| Brief |
Return the items unchanged, from the first line through the line containing "white arrow: rotated 15", with that line included.

| Provided material |
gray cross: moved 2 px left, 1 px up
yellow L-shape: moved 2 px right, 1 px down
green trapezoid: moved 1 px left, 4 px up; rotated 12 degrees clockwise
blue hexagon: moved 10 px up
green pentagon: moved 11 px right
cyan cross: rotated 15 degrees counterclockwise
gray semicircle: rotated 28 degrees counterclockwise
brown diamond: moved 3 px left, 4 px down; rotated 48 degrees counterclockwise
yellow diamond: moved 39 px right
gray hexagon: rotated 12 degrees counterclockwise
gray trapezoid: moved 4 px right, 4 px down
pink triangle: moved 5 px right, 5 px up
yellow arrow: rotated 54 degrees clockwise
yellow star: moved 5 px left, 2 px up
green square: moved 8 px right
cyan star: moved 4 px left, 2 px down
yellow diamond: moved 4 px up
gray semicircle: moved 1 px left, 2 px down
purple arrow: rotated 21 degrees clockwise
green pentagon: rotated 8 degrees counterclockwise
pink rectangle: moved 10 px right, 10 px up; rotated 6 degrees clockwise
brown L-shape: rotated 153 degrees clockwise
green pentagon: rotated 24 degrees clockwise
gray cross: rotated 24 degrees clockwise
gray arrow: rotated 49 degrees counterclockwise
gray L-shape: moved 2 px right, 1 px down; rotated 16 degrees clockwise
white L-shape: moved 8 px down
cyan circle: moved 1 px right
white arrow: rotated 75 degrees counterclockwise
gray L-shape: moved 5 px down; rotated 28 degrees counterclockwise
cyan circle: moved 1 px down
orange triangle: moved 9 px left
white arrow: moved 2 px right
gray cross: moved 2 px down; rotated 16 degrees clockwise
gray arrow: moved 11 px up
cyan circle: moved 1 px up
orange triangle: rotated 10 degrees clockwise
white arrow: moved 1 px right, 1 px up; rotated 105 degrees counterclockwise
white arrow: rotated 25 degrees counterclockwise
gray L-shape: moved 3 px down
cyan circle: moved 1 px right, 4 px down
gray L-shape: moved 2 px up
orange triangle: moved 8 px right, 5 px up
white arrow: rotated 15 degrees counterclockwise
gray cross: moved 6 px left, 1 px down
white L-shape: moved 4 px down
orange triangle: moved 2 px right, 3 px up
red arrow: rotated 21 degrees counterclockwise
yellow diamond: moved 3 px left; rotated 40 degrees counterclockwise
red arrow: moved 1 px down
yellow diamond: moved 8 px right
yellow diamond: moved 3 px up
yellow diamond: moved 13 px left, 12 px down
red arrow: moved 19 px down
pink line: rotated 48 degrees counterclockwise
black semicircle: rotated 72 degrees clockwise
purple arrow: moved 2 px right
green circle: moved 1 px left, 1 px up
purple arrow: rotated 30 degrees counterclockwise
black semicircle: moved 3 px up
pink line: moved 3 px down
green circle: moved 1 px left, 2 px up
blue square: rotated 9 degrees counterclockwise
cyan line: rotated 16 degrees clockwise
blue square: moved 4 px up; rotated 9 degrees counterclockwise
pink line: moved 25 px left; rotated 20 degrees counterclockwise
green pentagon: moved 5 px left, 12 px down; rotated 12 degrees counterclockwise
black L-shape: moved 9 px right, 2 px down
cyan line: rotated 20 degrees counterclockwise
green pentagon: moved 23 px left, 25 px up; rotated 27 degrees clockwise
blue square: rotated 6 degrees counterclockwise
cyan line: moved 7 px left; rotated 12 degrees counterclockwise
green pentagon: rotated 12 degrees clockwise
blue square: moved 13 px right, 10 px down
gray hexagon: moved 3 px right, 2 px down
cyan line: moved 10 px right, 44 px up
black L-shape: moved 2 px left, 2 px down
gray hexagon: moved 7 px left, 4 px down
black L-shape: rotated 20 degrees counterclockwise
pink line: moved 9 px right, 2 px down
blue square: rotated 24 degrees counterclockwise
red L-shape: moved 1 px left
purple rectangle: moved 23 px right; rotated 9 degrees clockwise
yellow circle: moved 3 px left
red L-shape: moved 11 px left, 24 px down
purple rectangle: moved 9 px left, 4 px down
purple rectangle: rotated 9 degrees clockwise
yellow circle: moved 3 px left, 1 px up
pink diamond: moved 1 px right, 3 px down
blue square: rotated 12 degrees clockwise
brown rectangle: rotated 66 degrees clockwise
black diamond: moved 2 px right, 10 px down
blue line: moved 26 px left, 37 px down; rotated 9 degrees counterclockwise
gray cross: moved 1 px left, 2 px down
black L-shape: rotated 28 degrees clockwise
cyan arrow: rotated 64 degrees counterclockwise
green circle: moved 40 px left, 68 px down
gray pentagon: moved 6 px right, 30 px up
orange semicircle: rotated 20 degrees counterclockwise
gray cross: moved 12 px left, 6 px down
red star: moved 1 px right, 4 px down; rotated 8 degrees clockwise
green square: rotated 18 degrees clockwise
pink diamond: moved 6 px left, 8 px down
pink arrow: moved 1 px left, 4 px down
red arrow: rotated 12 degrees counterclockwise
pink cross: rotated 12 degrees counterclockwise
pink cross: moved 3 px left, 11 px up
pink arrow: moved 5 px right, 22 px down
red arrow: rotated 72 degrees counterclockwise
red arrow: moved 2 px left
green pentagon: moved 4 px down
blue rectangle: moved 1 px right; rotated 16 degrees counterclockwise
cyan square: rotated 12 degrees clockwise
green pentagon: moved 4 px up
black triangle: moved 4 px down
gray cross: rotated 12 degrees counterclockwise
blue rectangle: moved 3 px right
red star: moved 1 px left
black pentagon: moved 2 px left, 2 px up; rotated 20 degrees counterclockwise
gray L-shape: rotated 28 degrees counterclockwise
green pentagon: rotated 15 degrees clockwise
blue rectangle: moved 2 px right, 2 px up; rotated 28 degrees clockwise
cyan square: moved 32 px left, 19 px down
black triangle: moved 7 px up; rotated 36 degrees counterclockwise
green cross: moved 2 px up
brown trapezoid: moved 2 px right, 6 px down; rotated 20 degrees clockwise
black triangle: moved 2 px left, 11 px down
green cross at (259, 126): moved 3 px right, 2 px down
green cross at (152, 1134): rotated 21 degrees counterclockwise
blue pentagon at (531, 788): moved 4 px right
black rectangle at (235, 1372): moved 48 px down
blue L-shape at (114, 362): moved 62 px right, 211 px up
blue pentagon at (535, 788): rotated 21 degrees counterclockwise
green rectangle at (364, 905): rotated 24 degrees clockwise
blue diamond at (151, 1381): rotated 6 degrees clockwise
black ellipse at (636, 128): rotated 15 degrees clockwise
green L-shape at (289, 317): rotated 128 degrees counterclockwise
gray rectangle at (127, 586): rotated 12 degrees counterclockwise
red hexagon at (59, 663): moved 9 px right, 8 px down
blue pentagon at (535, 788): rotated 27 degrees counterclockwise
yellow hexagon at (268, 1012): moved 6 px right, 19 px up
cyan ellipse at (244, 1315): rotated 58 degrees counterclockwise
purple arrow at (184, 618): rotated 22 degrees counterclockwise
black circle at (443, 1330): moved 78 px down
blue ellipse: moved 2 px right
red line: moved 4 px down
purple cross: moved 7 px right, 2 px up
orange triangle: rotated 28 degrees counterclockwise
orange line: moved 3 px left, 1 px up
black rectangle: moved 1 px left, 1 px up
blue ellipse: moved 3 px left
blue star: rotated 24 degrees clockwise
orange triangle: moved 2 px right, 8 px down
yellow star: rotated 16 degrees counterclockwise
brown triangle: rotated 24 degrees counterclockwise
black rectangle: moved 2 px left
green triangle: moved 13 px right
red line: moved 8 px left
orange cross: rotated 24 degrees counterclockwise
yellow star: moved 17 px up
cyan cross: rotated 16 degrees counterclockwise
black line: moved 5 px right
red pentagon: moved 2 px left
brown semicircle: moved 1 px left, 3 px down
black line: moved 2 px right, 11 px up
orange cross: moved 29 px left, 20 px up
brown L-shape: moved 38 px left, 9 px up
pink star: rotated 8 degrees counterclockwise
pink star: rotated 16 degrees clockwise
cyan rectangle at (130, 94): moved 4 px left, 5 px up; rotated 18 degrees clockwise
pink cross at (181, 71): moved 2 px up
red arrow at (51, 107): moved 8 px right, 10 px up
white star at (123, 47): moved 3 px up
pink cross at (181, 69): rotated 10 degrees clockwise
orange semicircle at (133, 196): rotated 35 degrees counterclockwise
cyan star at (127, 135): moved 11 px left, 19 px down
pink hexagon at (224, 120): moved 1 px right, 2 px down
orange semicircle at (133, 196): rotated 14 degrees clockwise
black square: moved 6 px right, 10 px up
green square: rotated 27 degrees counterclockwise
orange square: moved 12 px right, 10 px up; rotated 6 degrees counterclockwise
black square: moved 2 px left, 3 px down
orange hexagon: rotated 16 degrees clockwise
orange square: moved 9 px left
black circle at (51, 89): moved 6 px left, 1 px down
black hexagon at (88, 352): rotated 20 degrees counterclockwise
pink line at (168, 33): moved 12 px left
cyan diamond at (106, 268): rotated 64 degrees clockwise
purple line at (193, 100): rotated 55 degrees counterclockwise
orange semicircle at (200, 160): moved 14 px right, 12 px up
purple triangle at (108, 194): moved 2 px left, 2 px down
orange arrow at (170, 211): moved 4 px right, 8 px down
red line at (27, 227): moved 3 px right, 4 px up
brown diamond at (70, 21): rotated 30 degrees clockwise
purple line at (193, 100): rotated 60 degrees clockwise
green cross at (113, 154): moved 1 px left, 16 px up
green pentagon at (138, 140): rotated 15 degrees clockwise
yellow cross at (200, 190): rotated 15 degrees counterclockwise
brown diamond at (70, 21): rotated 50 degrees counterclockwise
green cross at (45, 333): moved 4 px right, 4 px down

| Answer to the problem |
gray cross: moved 2 px left, 1 px up
yellow L-shape: moved 2 px right, 1 px down
green trapezoid: moved 1 px left, 4 px up; rotated 12 degrees clockwise
blue hexagon: moved 10 px up
green pentagon: moved 11 px right
cyan cross: rotated 15 degrees counterclockwise
gray semicircle: rotated 28 degrees counterclockwise
brown diamond: moved 3 px left, 4 px down; rotated 48 degrees counterclockwise
yellow diamond: moved 39 px right
gray hexagon: rotated 12 degrees counterclockwise
gray trapezoid: moved 4 px right, 4 px down
pink triangle: moved 5 px right, 5 px up
yellow arrow: rotated 54 degrees clockwise
yellow star: moved 5 px left, 2 px up
green square: moved 8 px right
cyan star: moved 4 px left, 2 px down
yellow diamond: moved 4 px up
gray semicircle: moved 1 px left, 2 px down
purple arrow: rotated 21 degrees clockwise
green pentagon: rotated 8 degrees counterclockwise
pink rectangle: moved 10 px right, 10 px up; rotated 6 degrees clockwise
brown L-shape: rotated 153 degrees clockwise
green pentagon: rotated 24 degrees clockwise
gray cross: rotated 24 degrees clockwise
gray arrow: rotated 49 degrees counterclockwise
gray L-shape: moved 2 px right, 1 px down; rotated 16 degrees clockwise
white L-shape: moved 8 px down
cyan circle: moved 1 px right
white arrow: rotated 75 degrees counterclockwise
gray L-shape: moved 5 px down; rotated 28 degrees counterclockwise
cyan circle: moved 1 px down
orange triangle: moved 9 px left
white arrow: moved 2 px right
gray cross: moved 2 px down; rotated 16 degrees clockwise
gray arrow: moved 11 px up
cyan circle: moved 1 px up
orange triangle: rotated 10 degrees clockwise
white arrow: moved 1 px right, 1 px up; rotated 105 degrees counterclockwise
white arrow: rotated 25 degrees counterclockwise
gray L-shape: moved 3 px down
cyan circle: moved 1 px right, 4 px down
gray L-shape: moved 2 px up
orange triangle: moved 8 px right, 5 px up
white arrow: rotated 15 degrees counterclockwise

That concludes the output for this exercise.